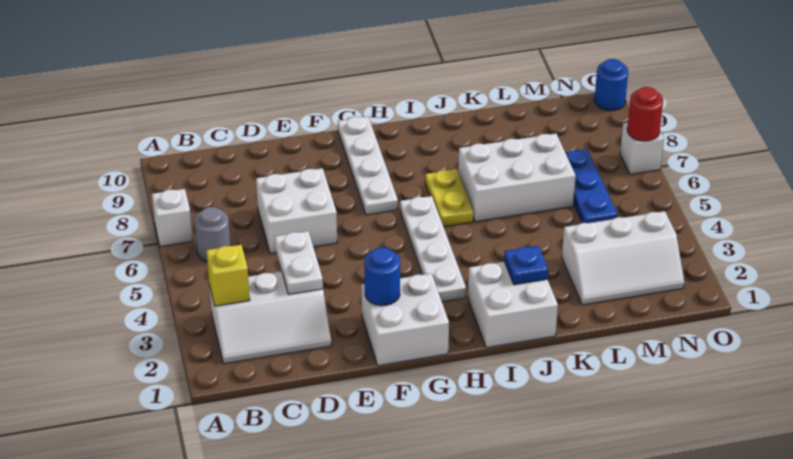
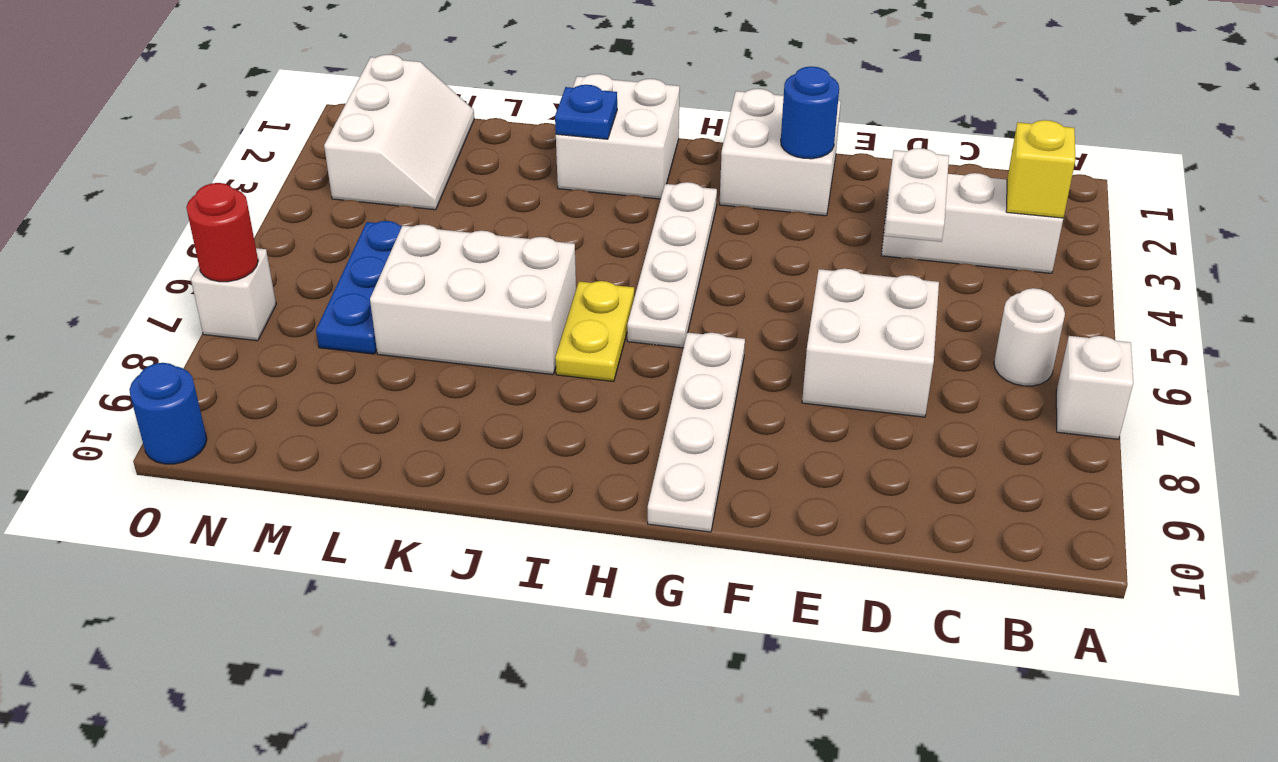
grey round brick B6 level 1 -> white round brick B6 level 1
white slope L2:N3 level 1 top 3 -> white slope M1:N3 level 1 top N

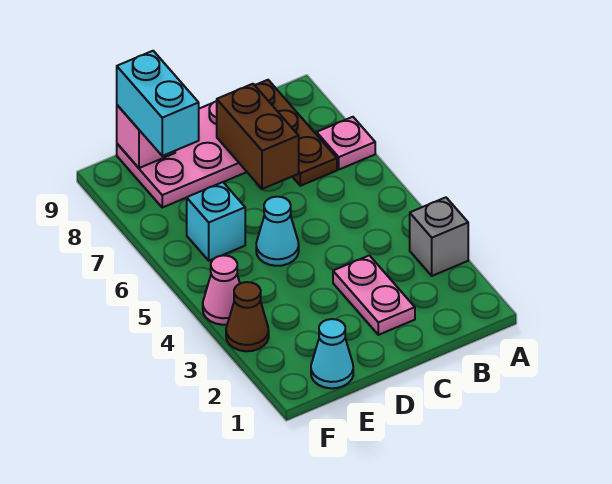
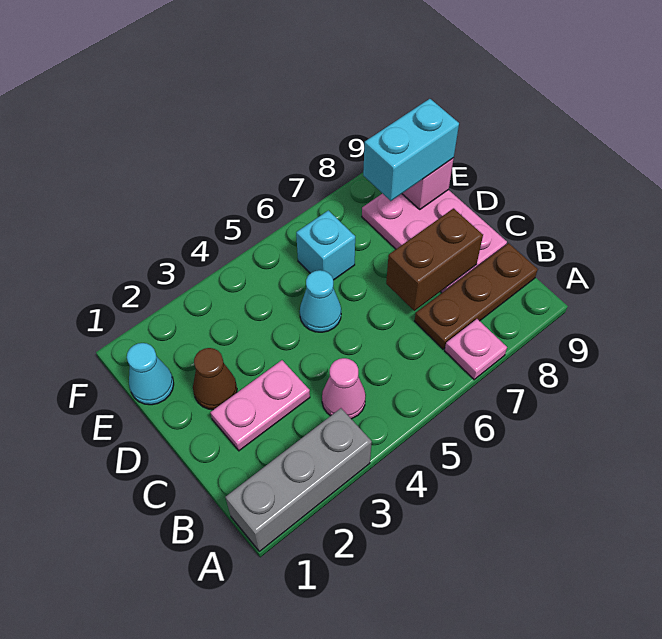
grey brick A3 level 1 -> grey brick A1:A3 level 1
brown cone F3 level 1 -> brown cone D2 level 1
pink cone F4 level 1 -> pink cone B4 level 1

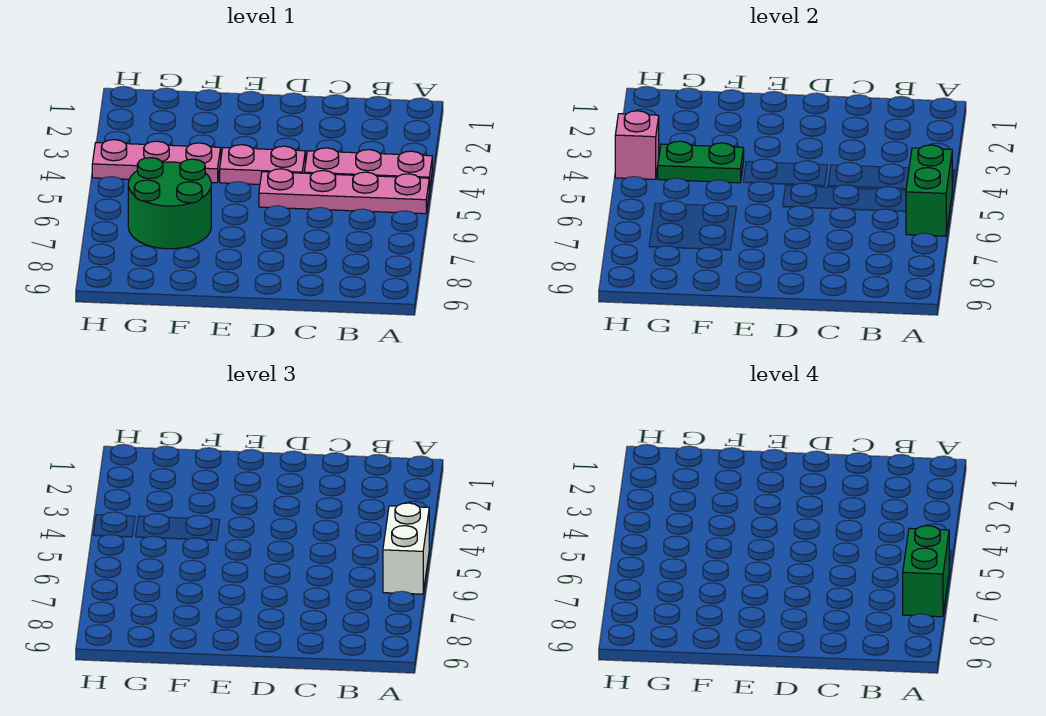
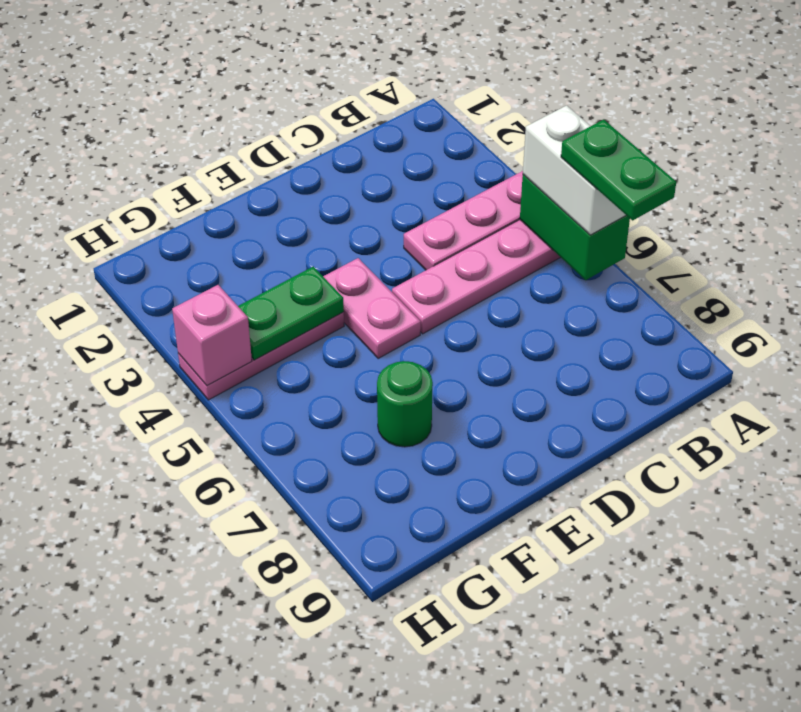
green brick A6:A7 level 4 -> green plate A6:A7 level 4
pink plate D4:E4 level 1 -> pink plate E4:E5 level 1
green round brick F6:G7 level 1 -> green round brick F7 level 1

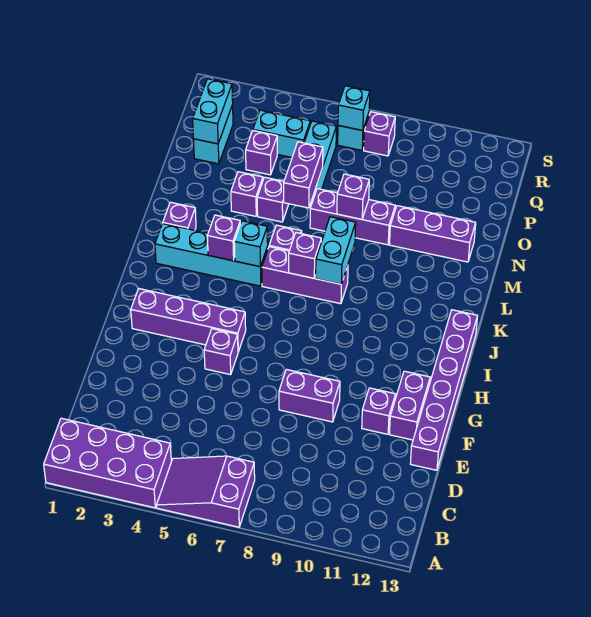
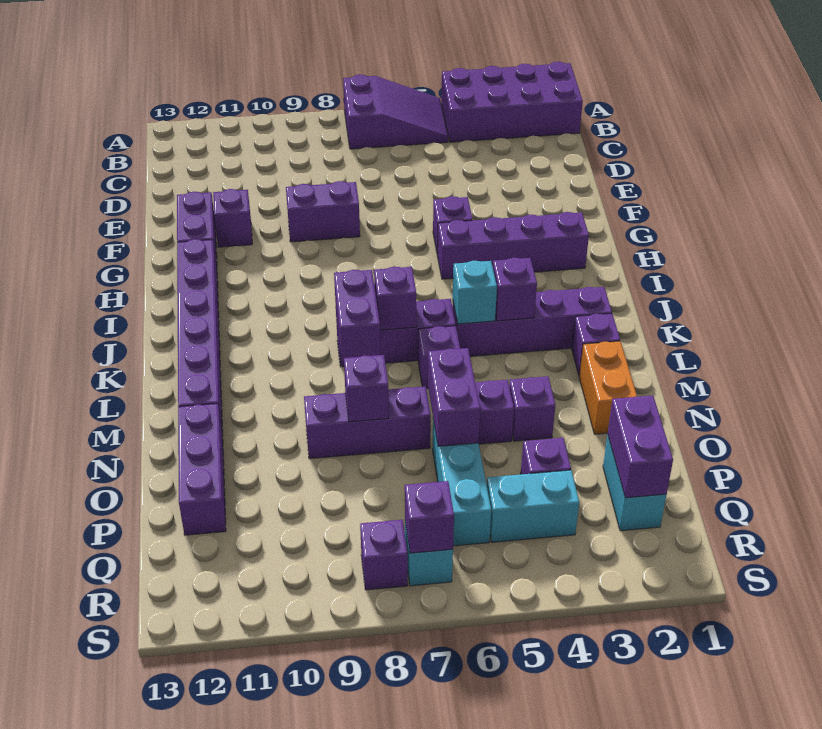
purple brick E13:J13 level 1 -> purple brick H12:M12 level 1
cyan brick K2:K5 level 1 -> purple brick K2:K5 level 1
cyan brick K8:L8 level 2 -> purple brick K8:L8 level 2
none -> orange brick M2:N2 level 1
purple brick N10:N12 level 1 -> purple brick N12:P12 level 1
cyan brick P2:Q2 level 2 -> purple brick P2:Q2 level 2
cyan brick R7 level 2 -> purple brick R7 level 2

——

- Exercise: All lines with the word "purple" are needed; pull them from the entries and copy each.

- Reply to the task:
purple brick E13:J13 level 1 -> purple brick H12:M12 level 1
cyan brick K2:K5 level 1 -> purple brick K2:K5 level 1
cyan brick K8:L8 level 2 -> purple brick K8:L8 level 2
purple brick N10:N12 level 1 -> purple brick N12:P12 level 1
cyan brick P2:Q2 level 2 -> purple brick P2:Q2 level 2
cyan brick R7 level 2 -> purple brick R7 level 2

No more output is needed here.